Extracted information:

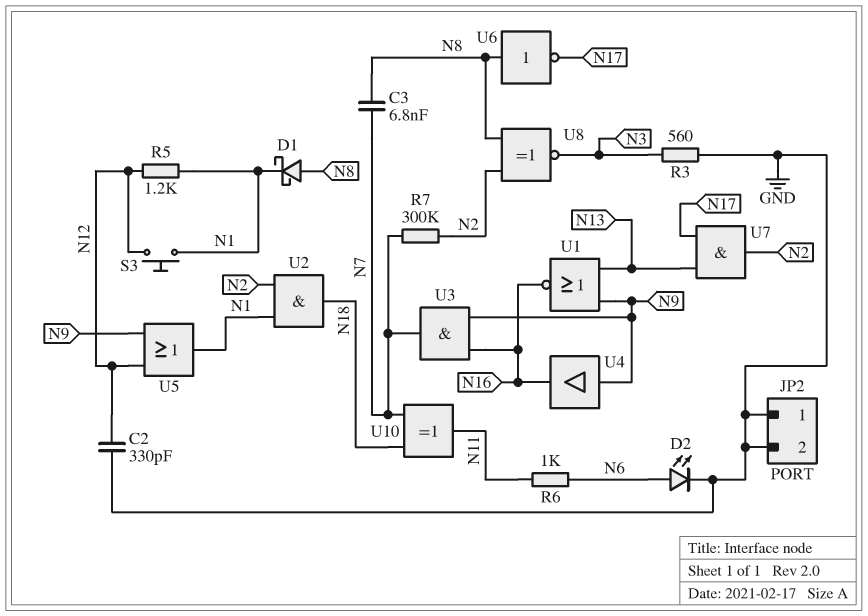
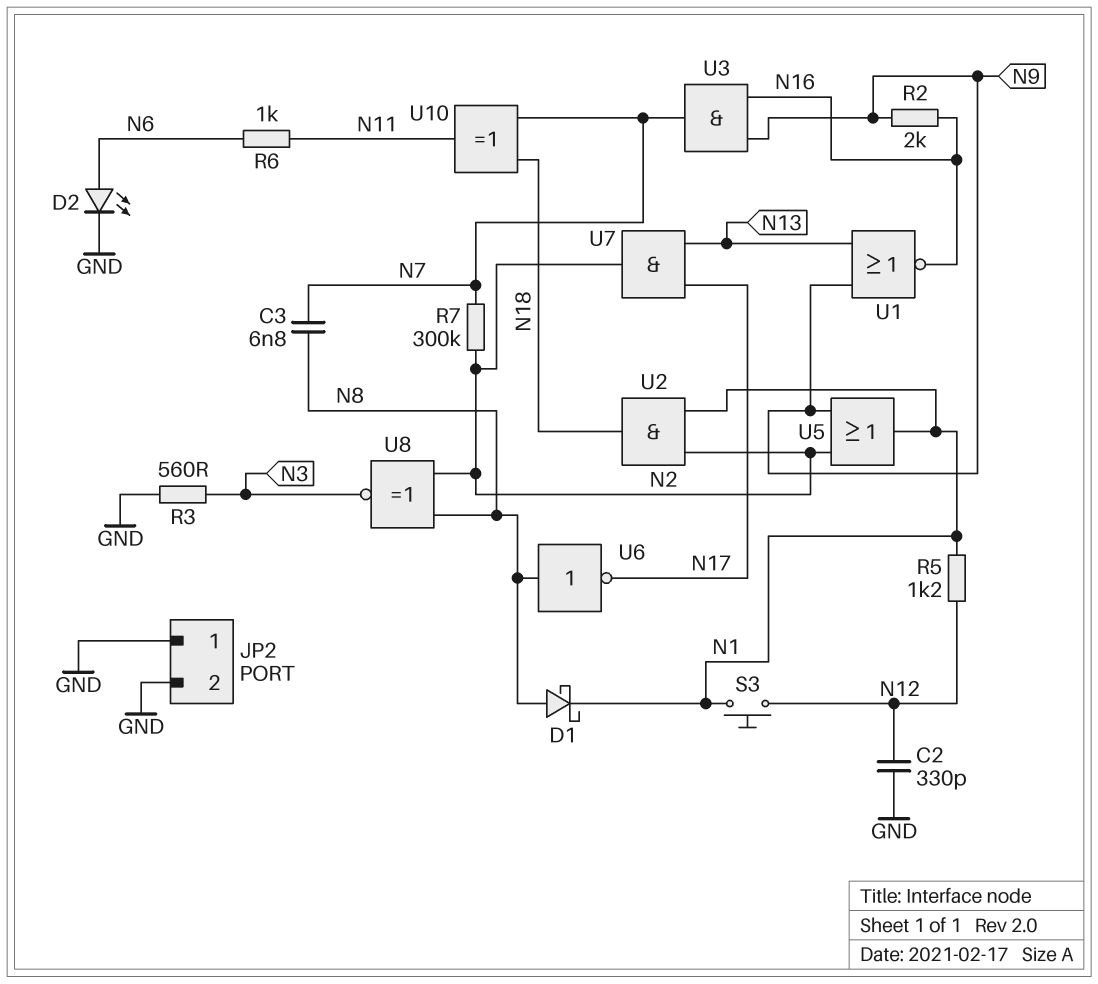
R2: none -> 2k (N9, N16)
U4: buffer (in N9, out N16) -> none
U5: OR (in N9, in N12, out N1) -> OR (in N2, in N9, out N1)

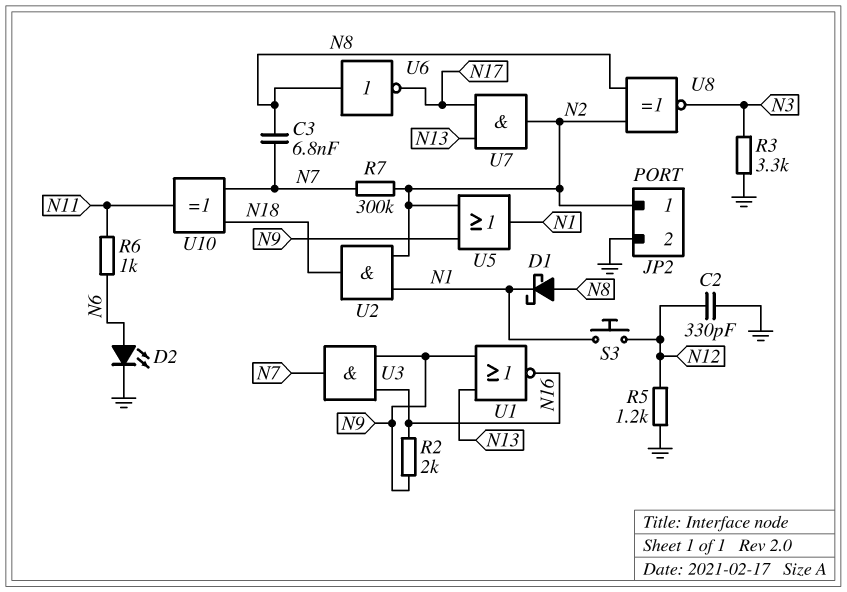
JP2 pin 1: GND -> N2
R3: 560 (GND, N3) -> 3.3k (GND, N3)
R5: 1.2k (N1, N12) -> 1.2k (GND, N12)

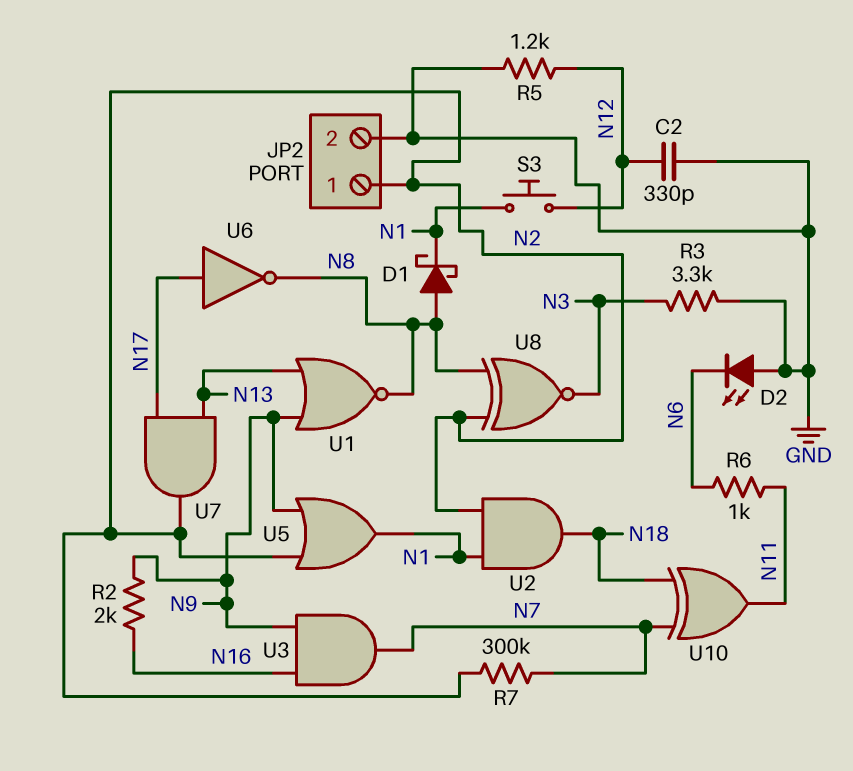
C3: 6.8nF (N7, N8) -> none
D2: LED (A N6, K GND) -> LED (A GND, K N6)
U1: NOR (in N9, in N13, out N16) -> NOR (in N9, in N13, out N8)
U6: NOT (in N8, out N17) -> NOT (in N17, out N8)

Assignment:
Go through the listing and copy each line with the string "none".

Result below:
R2: none -> 2k (N9, N16)
U4: buffer (in N9, out N16) -> none
C3: 6.8nF (N7, N8) -> none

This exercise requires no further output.